(Edit difference data)
══════════

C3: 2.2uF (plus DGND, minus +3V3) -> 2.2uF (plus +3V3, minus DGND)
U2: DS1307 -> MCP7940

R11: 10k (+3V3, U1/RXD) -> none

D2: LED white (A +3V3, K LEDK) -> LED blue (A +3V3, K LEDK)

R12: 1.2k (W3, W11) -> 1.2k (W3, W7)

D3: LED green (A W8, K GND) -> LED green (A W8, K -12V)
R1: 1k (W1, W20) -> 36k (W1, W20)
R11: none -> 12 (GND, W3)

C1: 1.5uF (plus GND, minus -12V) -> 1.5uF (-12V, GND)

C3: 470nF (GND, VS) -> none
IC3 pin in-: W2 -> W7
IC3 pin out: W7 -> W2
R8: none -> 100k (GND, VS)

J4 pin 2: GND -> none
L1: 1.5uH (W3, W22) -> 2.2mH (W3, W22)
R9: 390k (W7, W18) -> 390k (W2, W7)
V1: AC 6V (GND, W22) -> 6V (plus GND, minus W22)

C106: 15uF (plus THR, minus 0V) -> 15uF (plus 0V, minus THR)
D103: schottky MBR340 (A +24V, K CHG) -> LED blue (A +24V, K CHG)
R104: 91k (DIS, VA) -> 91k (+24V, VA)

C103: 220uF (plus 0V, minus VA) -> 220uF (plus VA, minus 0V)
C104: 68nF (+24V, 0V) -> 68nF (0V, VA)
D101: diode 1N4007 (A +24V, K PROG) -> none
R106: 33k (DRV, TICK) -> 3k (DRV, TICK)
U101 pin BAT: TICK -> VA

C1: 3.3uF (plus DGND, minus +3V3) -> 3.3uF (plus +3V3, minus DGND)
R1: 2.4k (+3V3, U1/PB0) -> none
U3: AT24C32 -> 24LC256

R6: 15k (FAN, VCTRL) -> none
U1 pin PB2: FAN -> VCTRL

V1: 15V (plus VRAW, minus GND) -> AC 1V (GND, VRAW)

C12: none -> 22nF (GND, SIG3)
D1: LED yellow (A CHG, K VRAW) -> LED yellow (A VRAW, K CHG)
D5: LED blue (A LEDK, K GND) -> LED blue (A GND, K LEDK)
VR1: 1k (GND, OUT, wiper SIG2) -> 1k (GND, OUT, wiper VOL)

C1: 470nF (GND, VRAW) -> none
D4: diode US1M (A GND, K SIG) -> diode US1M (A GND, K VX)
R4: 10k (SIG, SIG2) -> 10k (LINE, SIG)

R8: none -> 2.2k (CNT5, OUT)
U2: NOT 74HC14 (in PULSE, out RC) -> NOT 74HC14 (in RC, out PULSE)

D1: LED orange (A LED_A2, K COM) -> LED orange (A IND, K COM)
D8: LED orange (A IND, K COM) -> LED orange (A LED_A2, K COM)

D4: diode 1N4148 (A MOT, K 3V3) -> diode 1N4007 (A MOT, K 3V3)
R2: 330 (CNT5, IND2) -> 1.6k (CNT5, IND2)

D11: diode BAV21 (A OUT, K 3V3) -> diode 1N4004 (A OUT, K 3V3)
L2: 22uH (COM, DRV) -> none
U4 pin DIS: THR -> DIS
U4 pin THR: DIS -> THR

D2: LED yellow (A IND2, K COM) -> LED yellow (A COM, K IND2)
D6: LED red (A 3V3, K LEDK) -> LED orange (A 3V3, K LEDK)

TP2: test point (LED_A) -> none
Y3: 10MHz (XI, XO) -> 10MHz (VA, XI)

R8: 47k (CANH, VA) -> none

══════════

Task goal = Retype only this portion of the data above: the line containing "R6: 15k (FAN, VCTRL) -> none", the line containing "U4 pin THR: DIS -> THR", and all lines between them, exactly.

Solution for this task =
R6: 15k (FAN, VCTRL) -> none
U1 pin PB2: FAN -> VCTRL

V1: 15V (plus VRAW, minus GND) -> AC 1V (GND, VRAW)

C12: none -> 22nF (GND, SIG3)
D1: LED yellow (A CHG, K VRAW) -> LED yellow (A VRAW, K CHG)
D5: LED blue (A LEDK, K GND) -> LED blue (A GND, K LEDK)
VR1: 1k (GND, OUT, wiper SIG2) -> 1k (GND, OUT, wiper VOL)

C1: 470nF (GND, VRAW) -> none
D4: diode US1M (A GND, K SIG) -> diode US1M (A GND, K VX)
R4: 10k (SIG, SIG2) -> 10k (LINE, SIG)

R8: none -> 2.2k (CNT5, OUT)
U2: NOT 74HC14 (in PULSE, out RC) -> NOT 74HC14 (in RC, out PULSE)

D1: LED orange (A LED_A2, K COM) -> LED orange (A IND, K COM)
D8: LED orange (A IND, K COM) -> LED orange (A LED_A2, K COM)

D4: diode 1N4148 (A MOT, K 3V3) -> diode 1N4007 (A MOT, K 3V3)
R2: 330 (CNT5, IND2) -> 1.6k (CNT5, IND2)

D11: diode BAV21 (A OUT, K 3V3) -> diode 1N4004 (A OUT, K 3V3)
L2: 22uH (COM, DRV) -> none
U4 pin DIS: THR -> DIS
U4 pin THR: DIS -> THR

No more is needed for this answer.